[Data records]
━━━━━━━━━━━━━━━━━━━━━━━━━━━━━━

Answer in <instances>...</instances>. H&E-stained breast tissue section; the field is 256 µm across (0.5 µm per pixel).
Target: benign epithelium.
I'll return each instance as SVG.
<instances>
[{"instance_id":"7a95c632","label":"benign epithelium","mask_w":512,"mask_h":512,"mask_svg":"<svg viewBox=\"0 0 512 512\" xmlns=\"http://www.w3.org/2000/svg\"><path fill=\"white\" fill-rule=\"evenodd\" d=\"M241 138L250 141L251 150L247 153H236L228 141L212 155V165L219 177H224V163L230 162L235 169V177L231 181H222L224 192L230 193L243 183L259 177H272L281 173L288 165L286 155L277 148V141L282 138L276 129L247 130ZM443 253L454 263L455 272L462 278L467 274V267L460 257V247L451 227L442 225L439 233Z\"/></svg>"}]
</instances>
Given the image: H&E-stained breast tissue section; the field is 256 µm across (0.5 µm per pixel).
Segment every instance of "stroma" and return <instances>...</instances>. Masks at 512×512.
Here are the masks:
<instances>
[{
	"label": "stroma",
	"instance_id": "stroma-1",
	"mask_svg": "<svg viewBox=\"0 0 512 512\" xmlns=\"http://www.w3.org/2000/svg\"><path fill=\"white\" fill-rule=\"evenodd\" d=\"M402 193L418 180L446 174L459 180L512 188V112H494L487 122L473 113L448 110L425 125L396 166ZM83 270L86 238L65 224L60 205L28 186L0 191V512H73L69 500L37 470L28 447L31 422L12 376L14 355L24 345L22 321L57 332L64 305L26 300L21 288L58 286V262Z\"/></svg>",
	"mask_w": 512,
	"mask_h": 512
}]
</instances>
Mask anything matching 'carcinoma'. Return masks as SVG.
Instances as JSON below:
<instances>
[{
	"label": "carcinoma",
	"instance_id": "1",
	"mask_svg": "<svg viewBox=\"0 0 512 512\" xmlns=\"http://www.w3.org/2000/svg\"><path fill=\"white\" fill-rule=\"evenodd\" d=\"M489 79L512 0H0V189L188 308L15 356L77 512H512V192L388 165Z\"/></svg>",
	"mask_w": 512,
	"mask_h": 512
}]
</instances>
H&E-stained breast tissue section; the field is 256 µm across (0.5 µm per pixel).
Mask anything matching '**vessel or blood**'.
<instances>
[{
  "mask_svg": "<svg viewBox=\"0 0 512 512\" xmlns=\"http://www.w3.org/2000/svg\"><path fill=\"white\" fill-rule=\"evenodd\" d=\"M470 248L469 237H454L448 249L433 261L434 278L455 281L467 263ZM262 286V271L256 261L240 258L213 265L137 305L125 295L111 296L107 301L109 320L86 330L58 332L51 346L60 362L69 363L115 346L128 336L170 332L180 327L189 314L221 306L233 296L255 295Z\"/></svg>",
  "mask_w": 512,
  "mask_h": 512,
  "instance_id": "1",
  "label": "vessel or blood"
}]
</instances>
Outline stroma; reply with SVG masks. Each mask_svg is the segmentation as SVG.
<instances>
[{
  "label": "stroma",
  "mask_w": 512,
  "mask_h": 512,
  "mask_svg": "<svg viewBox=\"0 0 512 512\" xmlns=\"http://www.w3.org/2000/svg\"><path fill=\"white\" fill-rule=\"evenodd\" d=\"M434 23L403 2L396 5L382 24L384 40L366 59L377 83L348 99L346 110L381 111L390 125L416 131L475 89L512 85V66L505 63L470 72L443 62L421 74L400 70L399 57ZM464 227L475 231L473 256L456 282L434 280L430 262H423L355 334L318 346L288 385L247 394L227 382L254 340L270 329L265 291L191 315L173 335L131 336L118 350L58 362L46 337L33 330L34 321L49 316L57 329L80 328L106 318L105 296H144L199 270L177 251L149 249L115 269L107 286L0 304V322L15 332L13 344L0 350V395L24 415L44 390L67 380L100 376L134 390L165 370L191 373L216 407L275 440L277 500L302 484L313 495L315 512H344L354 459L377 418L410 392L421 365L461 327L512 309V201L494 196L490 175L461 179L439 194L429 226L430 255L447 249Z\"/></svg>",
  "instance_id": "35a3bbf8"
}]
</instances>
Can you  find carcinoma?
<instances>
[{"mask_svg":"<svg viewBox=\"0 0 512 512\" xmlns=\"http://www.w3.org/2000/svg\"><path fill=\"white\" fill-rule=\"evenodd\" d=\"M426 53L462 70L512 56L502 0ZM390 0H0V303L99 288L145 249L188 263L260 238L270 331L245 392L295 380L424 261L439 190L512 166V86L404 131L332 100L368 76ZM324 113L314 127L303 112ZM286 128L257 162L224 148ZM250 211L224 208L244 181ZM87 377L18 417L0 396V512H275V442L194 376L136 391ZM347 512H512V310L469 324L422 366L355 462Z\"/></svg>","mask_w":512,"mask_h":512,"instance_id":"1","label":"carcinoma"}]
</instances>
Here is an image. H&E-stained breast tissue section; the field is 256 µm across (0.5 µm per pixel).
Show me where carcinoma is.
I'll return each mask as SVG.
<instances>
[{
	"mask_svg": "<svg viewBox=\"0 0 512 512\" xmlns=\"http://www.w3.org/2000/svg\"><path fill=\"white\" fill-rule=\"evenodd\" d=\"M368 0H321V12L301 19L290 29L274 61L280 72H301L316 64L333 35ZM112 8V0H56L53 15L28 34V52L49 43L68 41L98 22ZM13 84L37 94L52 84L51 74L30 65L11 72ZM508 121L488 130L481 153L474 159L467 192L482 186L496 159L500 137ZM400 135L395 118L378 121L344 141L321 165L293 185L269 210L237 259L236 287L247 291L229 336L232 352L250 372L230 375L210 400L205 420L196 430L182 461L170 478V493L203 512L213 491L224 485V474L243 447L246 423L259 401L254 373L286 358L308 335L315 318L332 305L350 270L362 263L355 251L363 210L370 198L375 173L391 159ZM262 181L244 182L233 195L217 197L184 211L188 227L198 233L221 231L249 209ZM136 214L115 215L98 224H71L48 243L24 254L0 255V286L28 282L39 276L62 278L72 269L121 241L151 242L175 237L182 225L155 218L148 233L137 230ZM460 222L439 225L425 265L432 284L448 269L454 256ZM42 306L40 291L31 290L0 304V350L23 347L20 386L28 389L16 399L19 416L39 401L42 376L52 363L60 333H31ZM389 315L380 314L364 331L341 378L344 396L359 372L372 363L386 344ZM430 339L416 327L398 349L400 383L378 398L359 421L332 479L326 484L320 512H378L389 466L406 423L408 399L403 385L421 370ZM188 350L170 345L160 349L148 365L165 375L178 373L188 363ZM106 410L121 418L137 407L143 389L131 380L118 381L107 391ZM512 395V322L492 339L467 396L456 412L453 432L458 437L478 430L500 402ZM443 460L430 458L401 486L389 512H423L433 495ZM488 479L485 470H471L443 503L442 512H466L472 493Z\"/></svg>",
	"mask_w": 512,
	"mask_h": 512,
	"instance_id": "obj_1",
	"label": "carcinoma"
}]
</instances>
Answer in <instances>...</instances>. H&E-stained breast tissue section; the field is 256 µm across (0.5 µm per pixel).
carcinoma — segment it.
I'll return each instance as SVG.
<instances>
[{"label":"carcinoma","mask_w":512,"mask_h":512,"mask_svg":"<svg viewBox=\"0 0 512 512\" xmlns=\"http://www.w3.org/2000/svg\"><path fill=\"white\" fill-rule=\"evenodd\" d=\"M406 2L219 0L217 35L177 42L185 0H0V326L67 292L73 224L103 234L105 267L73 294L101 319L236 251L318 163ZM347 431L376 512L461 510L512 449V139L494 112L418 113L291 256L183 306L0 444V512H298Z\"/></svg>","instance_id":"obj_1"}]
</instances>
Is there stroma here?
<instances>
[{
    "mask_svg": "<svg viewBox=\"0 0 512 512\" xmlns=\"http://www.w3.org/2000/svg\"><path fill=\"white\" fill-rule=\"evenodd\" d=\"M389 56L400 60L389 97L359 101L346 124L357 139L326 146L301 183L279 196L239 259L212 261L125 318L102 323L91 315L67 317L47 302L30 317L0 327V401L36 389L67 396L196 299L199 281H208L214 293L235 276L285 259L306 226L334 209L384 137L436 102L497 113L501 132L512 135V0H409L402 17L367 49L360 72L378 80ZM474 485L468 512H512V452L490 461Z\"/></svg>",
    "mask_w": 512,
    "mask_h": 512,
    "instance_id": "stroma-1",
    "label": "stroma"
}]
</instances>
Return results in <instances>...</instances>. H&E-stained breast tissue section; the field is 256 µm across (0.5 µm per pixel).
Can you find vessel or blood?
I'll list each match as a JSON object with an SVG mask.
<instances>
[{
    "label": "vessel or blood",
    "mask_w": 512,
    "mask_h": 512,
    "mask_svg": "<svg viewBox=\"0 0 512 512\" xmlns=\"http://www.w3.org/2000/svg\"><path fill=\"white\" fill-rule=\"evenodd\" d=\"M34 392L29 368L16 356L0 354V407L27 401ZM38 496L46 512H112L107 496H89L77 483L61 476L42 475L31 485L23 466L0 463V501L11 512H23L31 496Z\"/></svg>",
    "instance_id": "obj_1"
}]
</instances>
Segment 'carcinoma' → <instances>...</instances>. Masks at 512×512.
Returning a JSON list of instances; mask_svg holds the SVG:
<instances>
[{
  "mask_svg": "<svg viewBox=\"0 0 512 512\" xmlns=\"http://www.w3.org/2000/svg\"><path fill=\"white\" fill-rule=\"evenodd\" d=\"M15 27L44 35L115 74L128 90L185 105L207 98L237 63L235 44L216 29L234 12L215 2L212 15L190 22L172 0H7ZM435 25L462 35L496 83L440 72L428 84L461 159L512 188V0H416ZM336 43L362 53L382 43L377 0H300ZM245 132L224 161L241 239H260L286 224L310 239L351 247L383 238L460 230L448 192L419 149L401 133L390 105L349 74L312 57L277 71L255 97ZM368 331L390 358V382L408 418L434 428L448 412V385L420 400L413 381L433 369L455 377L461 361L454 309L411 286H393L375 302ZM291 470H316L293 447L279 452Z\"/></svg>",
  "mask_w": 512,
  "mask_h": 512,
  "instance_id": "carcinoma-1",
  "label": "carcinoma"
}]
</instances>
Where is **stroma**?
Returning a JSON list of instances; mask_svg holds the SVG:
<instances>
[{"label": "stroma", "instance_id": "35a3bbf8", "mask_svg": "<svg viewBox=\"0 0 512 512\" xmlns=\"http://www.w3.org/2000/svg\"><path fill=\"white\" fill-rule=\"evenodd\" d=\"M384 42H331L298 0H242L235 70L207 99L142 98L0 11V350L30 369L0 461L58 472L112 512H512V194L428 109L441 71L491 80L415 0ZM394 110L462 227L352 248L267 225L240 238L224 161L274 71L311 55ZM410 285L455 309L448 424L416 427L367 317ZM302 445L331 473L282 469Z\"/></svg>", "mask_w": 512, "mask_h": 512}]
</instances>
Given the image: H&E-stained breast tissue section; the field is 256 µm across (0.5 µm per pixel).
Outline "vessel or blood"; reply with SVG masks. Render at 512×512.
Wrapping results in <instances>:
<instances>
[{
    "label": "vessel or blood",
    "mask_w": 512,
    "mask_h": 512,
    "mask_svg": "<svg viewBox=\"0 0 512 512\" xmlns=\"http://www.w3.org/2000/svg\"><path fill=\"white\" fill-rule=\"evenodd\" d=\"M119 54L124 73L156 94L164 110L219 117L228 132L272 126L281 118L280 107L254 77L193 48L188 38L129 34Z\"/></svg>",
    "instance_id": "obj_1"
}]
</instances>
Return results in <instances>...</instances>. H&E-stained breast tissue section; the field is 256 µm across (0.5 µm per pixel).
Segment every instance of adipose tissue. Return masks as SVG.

━━━━━━━━━━━━━━━━━━━━━━━━━━━━━━

__Directions__
Extract the lines from the line with "Mask anything matching '**vessel or blood**'." through the line with "Here is an image.". Keep both of those lines, copy everything exactly, and add nothing.

__Finished task__
Mask anything matching '**vessel or blood**'.
<instances>
[{
  "mask_svg": "<svg viewBox=\"0 0 512 512\" xmlns=\"http://www.w3.org/2000/svg\"><path fill=\"white\" fill-rule=\"evenodd\" d=\"M470 248L469 237H454L448 249L433 261L434 278L455 281L467 263ZM262 286V271L256 261L240 258L213 265L137 305L125 295L111 296L107 301L109 320L86 330L58 332L51 346L60 362L69 363L115 346L128 336L170 332L180 327L189 314L221 306L233 296L255 295Z\"/></svg>",
  "mask_w": 512,
  "mask_h": 512,
  "instance_id": "1",
  "label": "vessel or blood"
}]
</instances>
Outline stroma; reply with SVG masks. Each mask_svg is the segmentation as SVG.
<instances>
[{
  "label": "stroma",
  "mask_w": 512,
  "mask_h": 512,
  "mask_svg": "<svg viewBox=\"0 0 512 512\" xmlns=\"http://www.w3.org/2000/svg\"><path fill=\"white\" fill-rule=\"evenodd\" d=\"M434 23L403 2L396 5L382 24L384 40L366 59L377 83L348 99L346 110L381 111L390 125L416 131L475 89L512 85V66L505 63L470 72L443 62L421 74L400 70L399 57ZM464 227L475 231L473 256L456 282L434 280L430 262H423L355 334L318 346L288 385L247 394L227 382L254 340L270 329L265 291L191 315L173 335L131 336L118 350L58 362L46 337L33 330L34 321L49 316L57 329L80 328L106 318L105 296H144L199 270L177 251L149 249L115 269L107 286L0 304V322L15 332L13 344L0 350V395L24 415L44 390L67 380L100 376L134 390L165 370L191 373L216 407L275 440L277 500L302 484L313 495L315 512H344L354 459L377 418L410 392L421 365L461 327L512 309V201L494 196L490 175L461 179L439 194L429 226L430 255L447 249Z\"/></svg>",
  "instance_id": "35a3bbf8"
}]
</instances>
Can you  find carcinoma?
<instances>
[{"mask_svg":"<svg viewBox=\"0 0 512 512\" xmlns=\"http://www.w3.org/2000/svg\"><path fill=\"white\" fill-rule=\"evenodd\" d=\"M426 53L462 70L512 56L502 0ZM390 0H0V303L99 288L145 249L188 263L260 238L270 331L245 392L295 380L424 261L439 190L512 166V86L404 131L332 100L368 76ZM324 113L314 127L303 112ZM286 128L257 162L224 148ZM250 211L224 208L244 181ZM87 377L18 417L0 396V512H275V442L194 376L136 391ZM347 512H512V310L469 324L422 366L355 462Z\"/></svg>","mask_w":512,"mask_h":512,"instance_id":"1","label":"carcinoma"}]
</instances>
Here is an image. H&E-stained breast tissue section; the field is 256 µm across (0.5 µm per pixel).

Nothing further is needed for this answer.